■ Material for this task:
------------------------------------------------------------
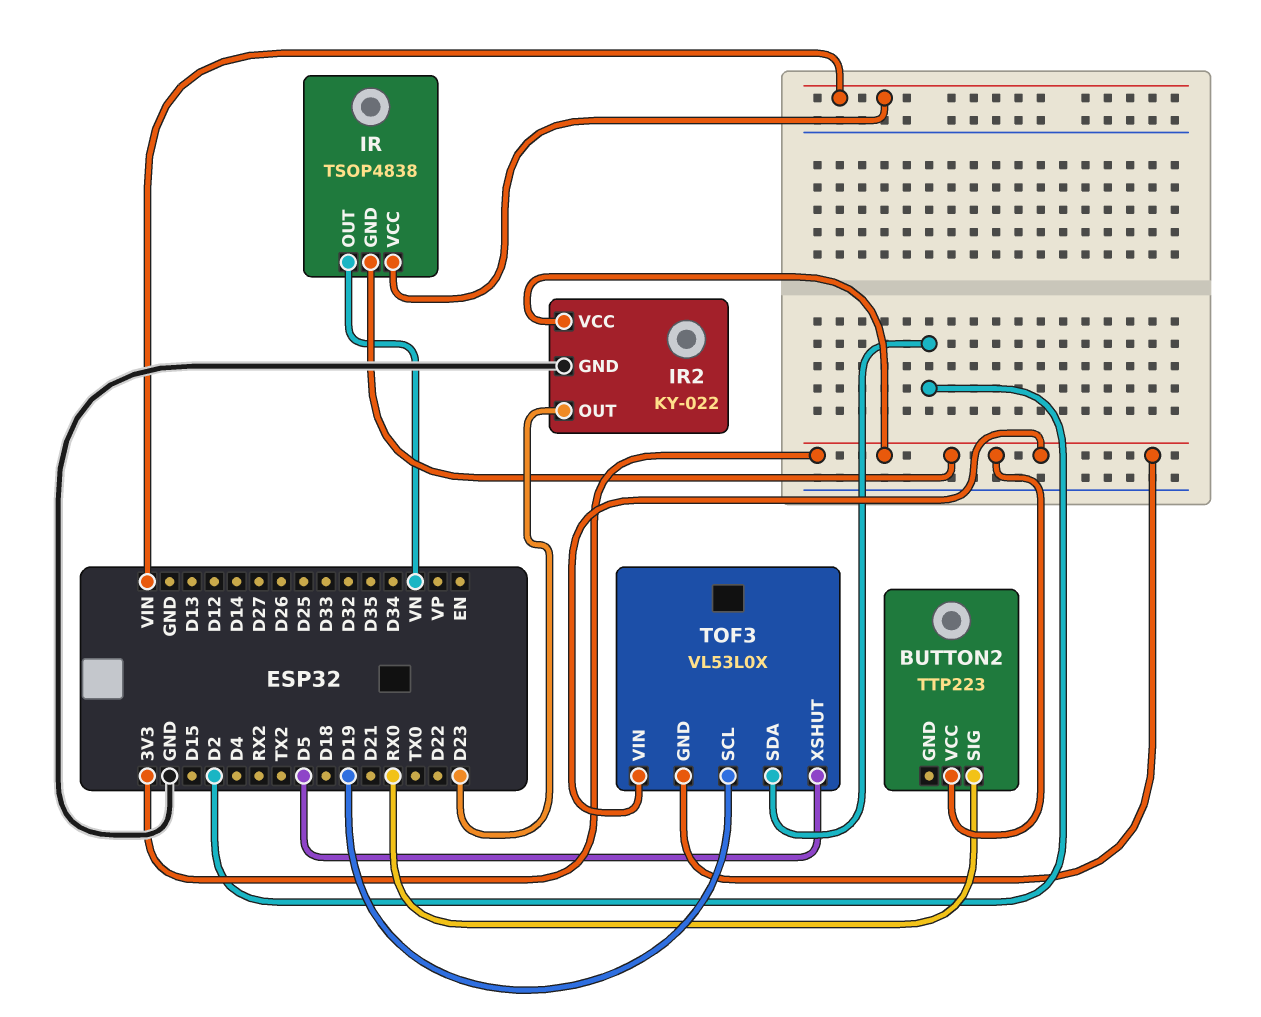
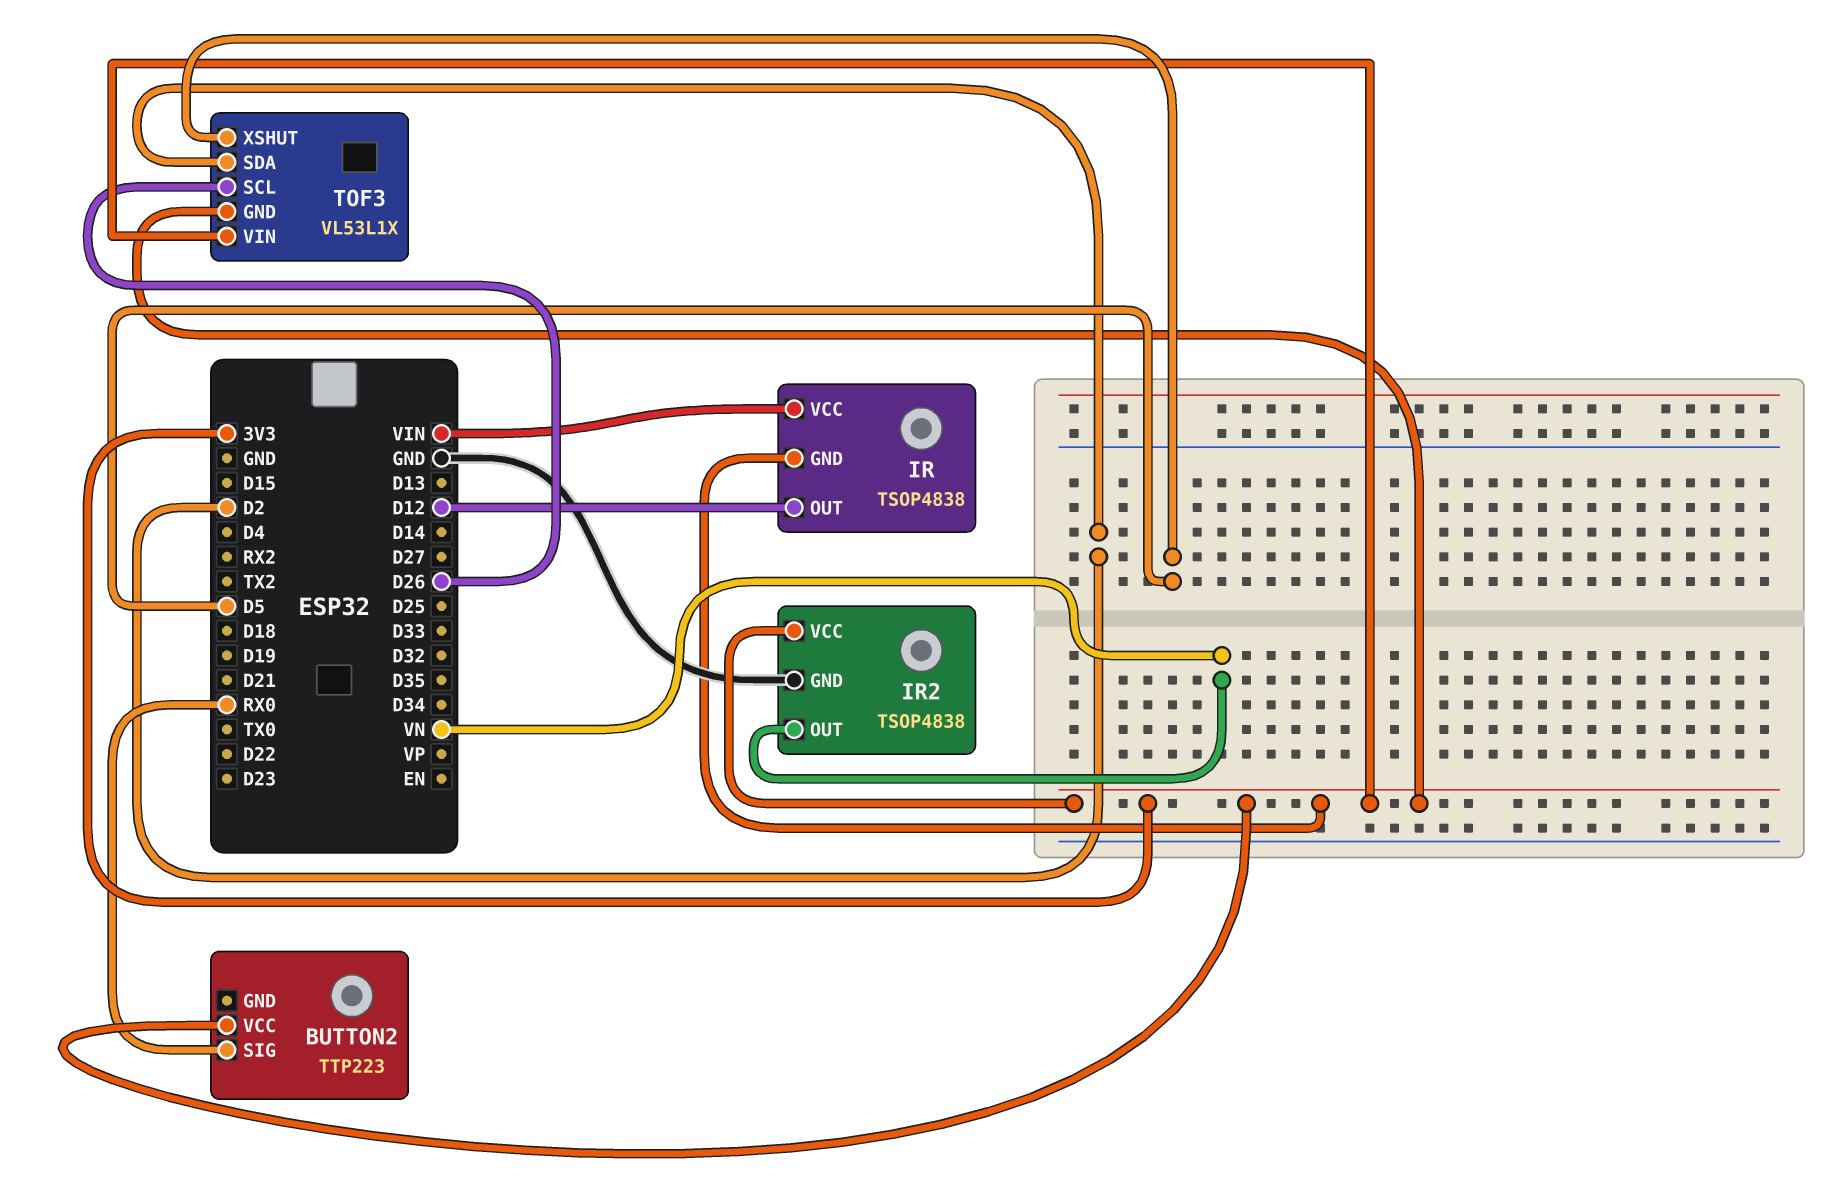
IR pin OUT: VN -> D12
IR2: KY-022 -> TSOP4838
IR2 pin OUT: D23 -> VN
TOF3: VL53L0X -> VL53L1X
TOF3 pin SCL: D19 -> D26

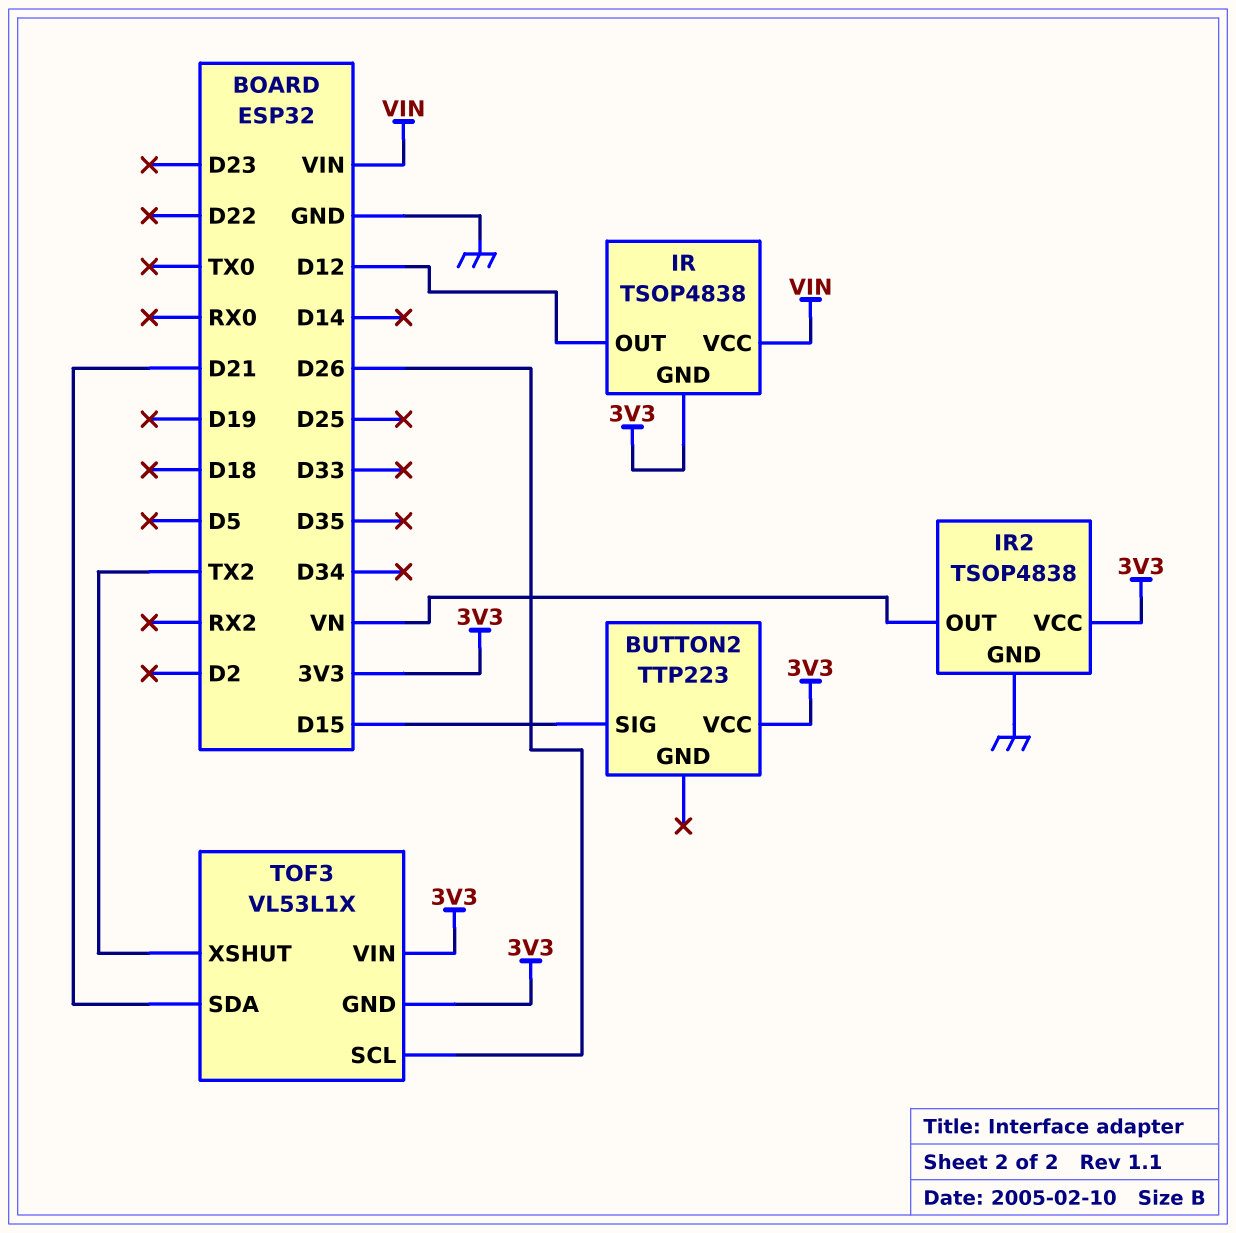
BUTTON2 pin SIG: RX0 -> D15
TOF3 pin SDA: D2 -> D21
TOF3 pin XSHUT: D5 -> TX2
------------------------------------------------------------
■ What you need to do: Reproduce all the material exactly, omitting images.

■ Response area:
IR pin OUT: VN -> D12
IR2: KY-022 -> TSOP4838
IR2 pin OUT: D23 -> VN
TOF3: VL53L0X -> VL53L1X
TOF3 pin SCL: D19 -> D26

BUTTON2 pin SIG: RX0 -> D15
TOF3 pin SDA: D2 -> D21
TOF3 pin XSHUT: D5 -> TX2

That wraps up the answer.